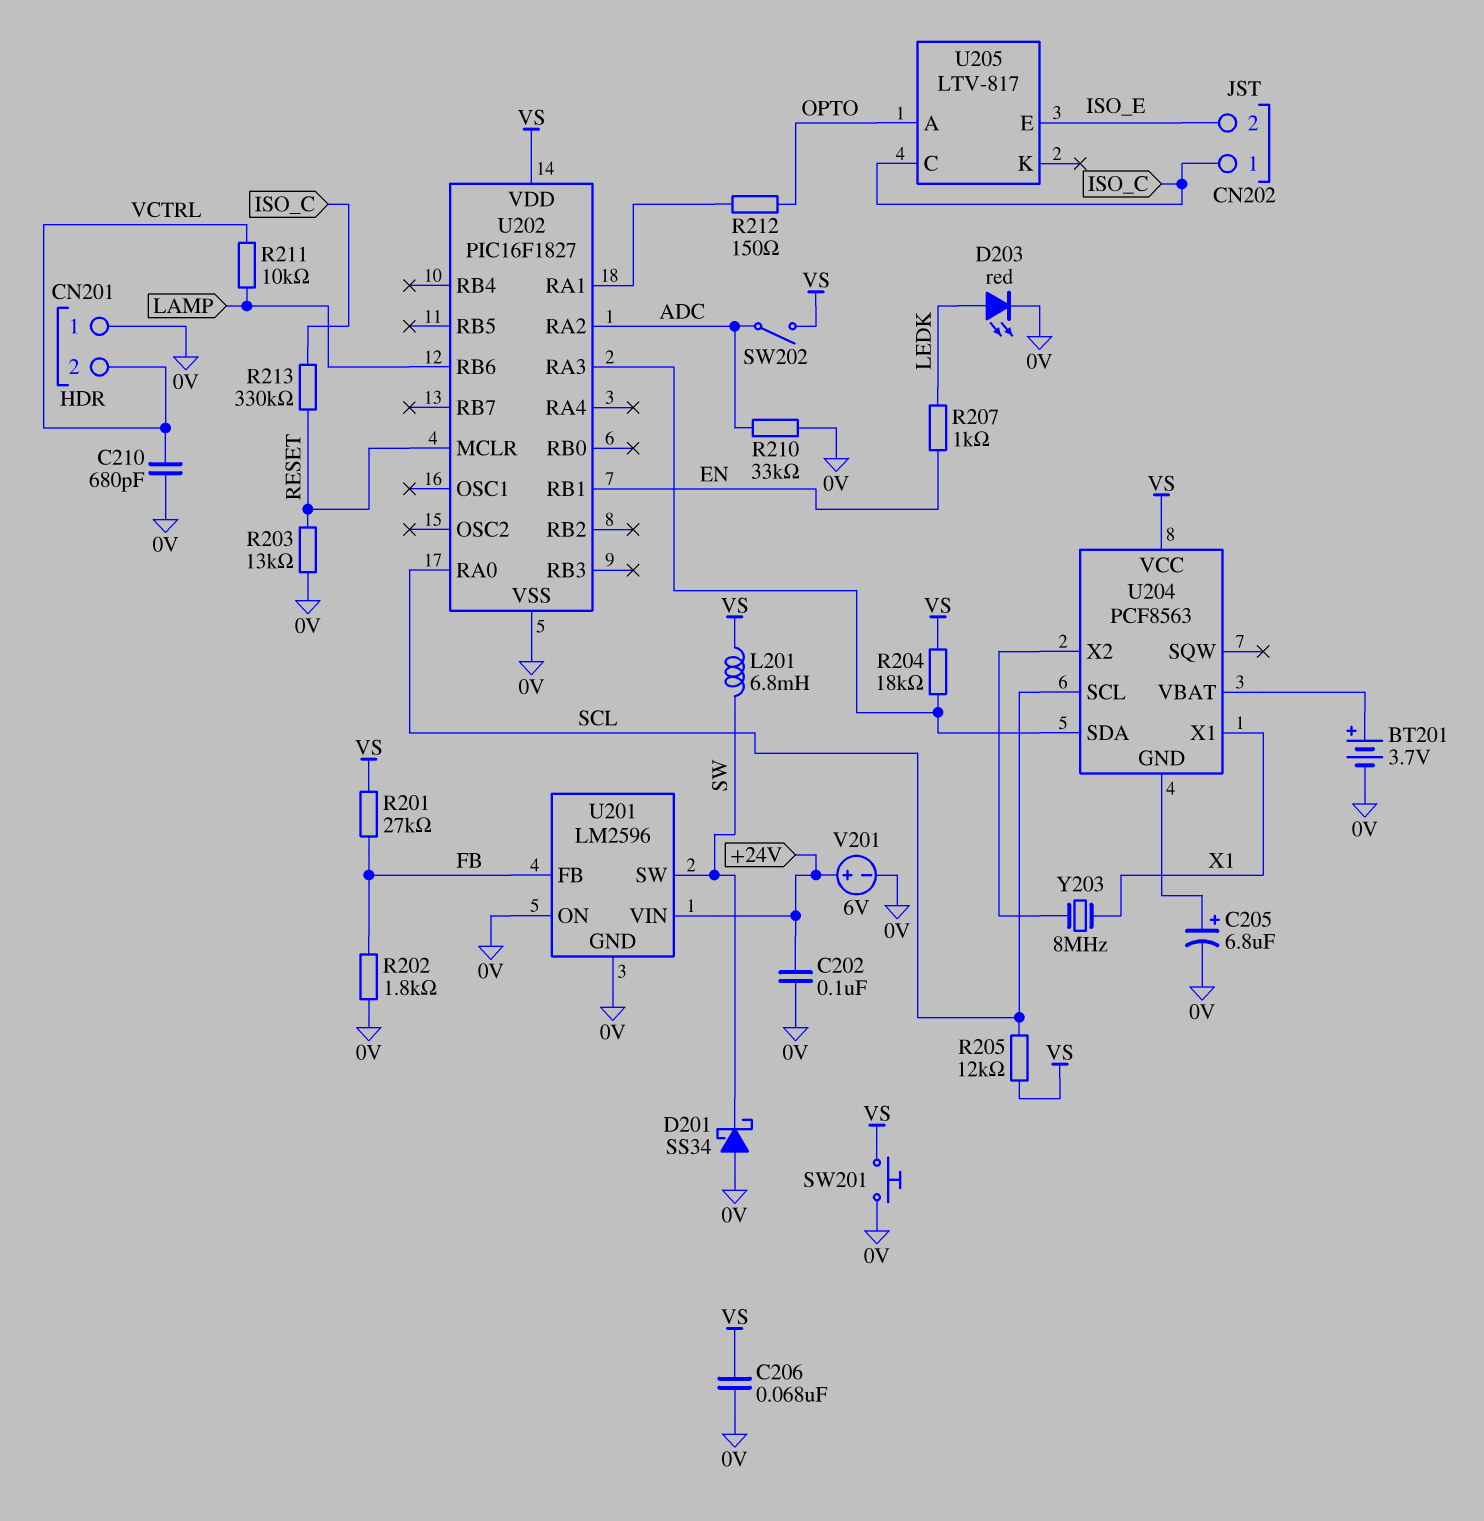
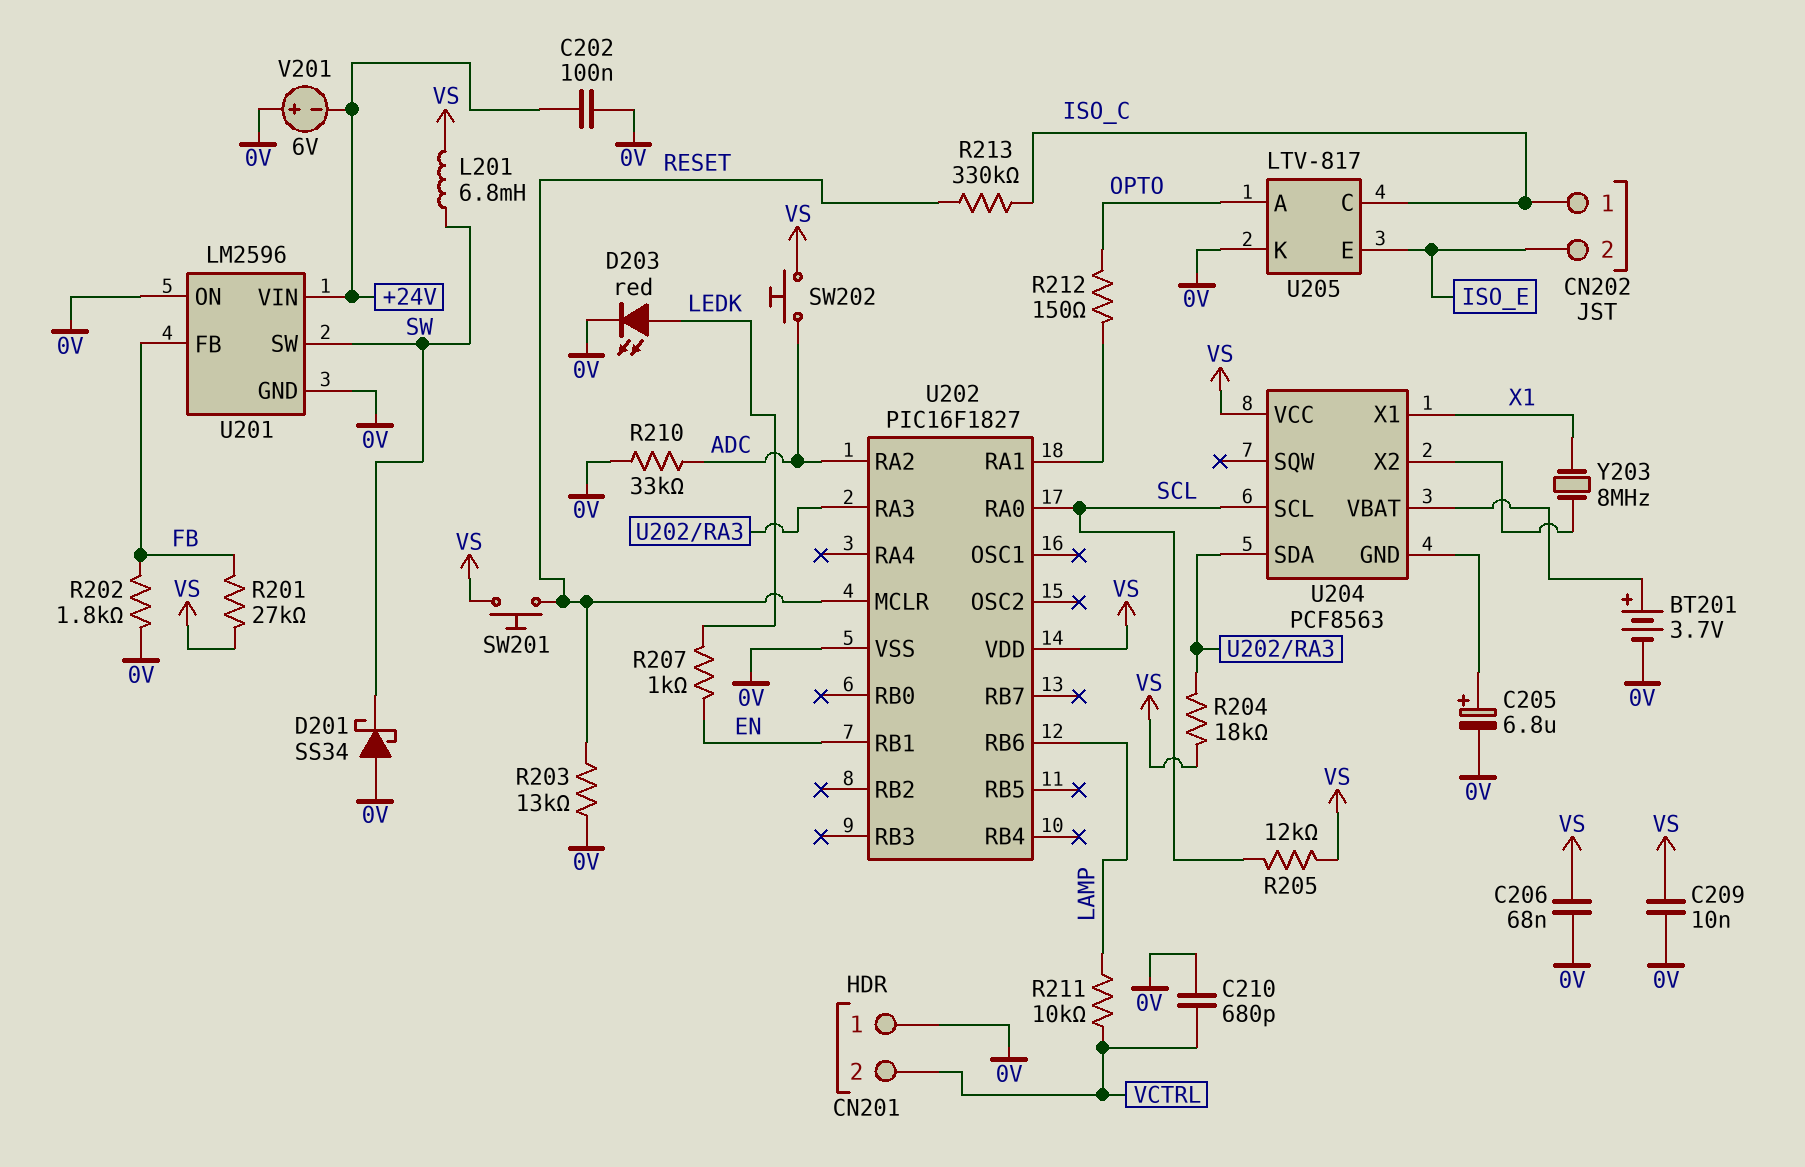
C209: none -> 10nF (0V, VS)
SW201: button (0V, VS) -> button (RESET, VS)
SW202: switch (ADC, VS) -> button (ADC, VS)
U205 pin K: none -> 0V
V201: 6V (plus +24V, minus 0V) -> 6V (plus 0V, minus +24V)

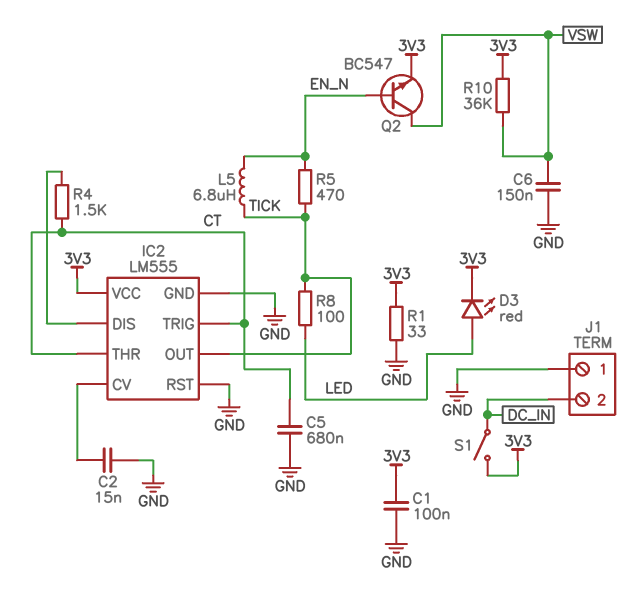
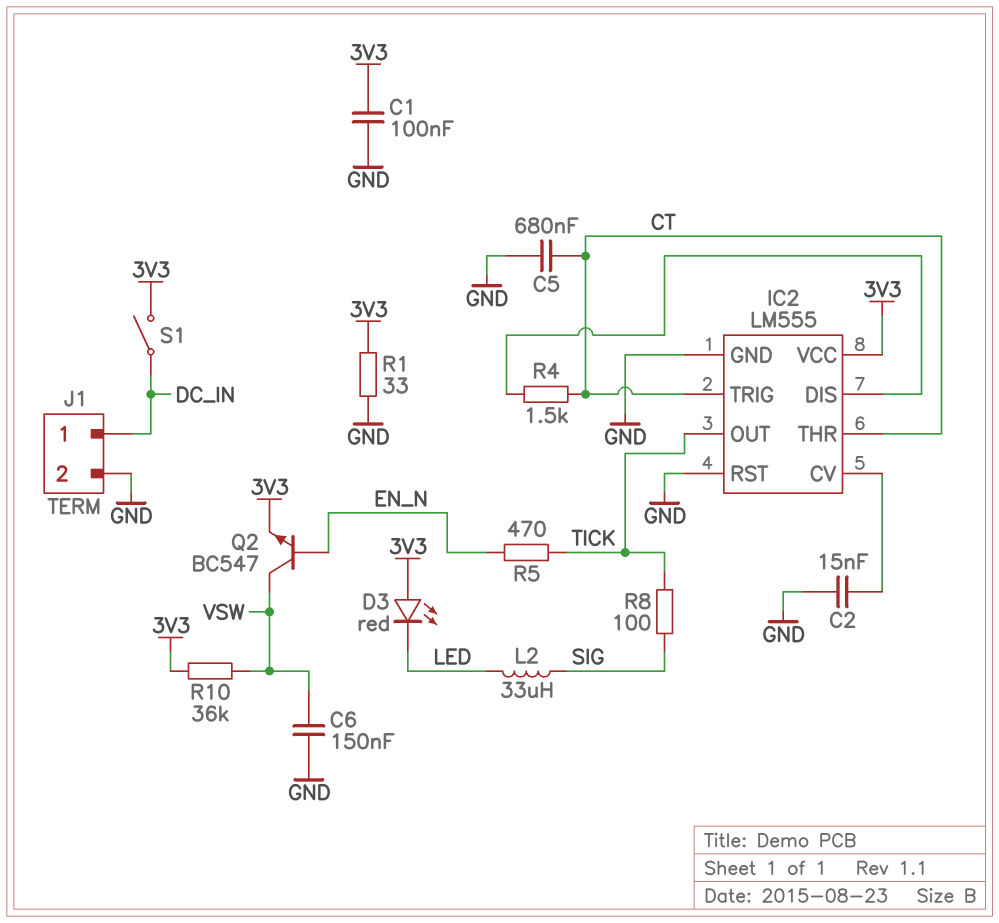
D3: LED red (A LED, K 3V3) -> LED red (A 3V3, K LED)
J1 pin 1: GND -> DC_IN
J1 pin 2: DC_IN -> GND
L2: none -> 33uH (LED, SIG)
L5: 6.8uH (EN_N, TICK) -> none
R8: 100 (LED, TICK) -> 100 (SIG, TICK)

########################################

» **About this task**: Copy out, from the listing above, every line that contains the string "TICK".

» **Written reply**:
L5: 6.8uH (EN_N, TICK) -> none
R8: 100 (LED, TICK) -> 100 (SIG, TICK)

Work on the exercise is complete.